TASK REQUIREMENTS:
Gather, from the data below, each line in which the word "none" occurs.

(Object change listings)
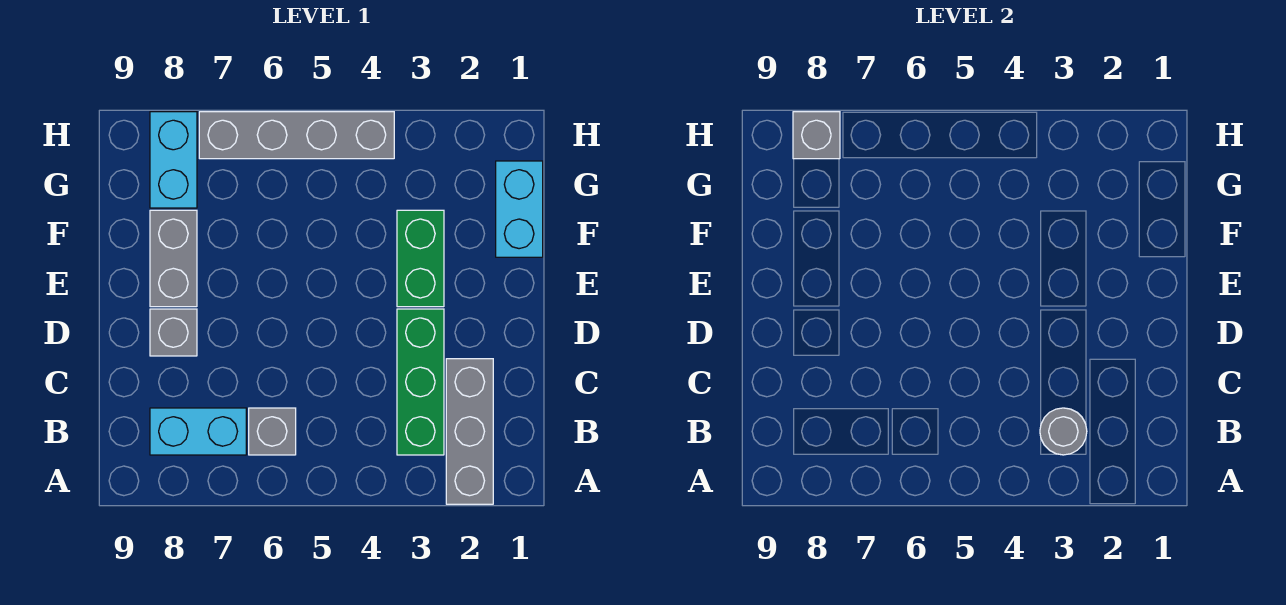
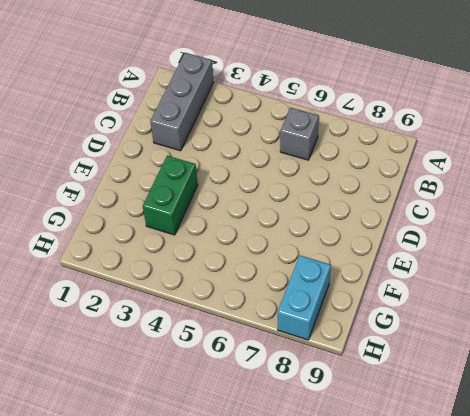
none -> green brick B3:D3 level 1
none -> cyan brick B7:B8 level 1
none -> grey brick D8 level 1

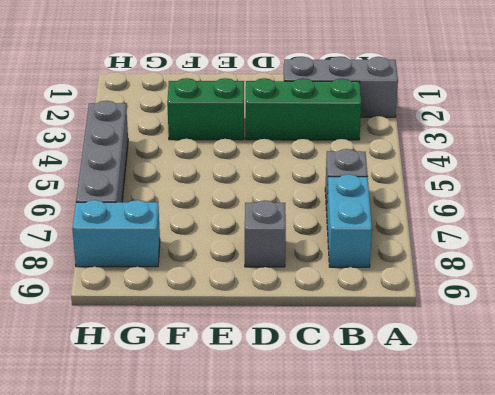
none -> grey brick E8:F8 level 1
none -> cyan brick F1:G1 level 1
none -> grey round brick B3 level 2

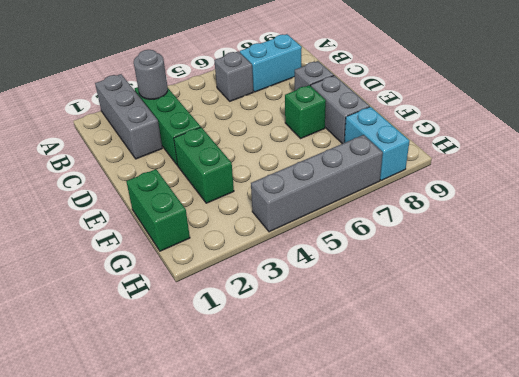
green brick E7 level 1 -> none
green brick F1:G1 level 1 -> cyan brick F1:G1 level 1
none -> grey brick H8 level 2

TASK OUTPUT:
none -> green brick B3:D3 level 1
none -> cyan brick B7:B8 level 1
none -> grey brick D8 level 1
none -> grey brick E8:F8 level 1
none -> cyan brick F1:G1 level 1
none -> grey round brick B3 level 2
green brick E7 level 1 -> none
none -> grey brick H8 level 2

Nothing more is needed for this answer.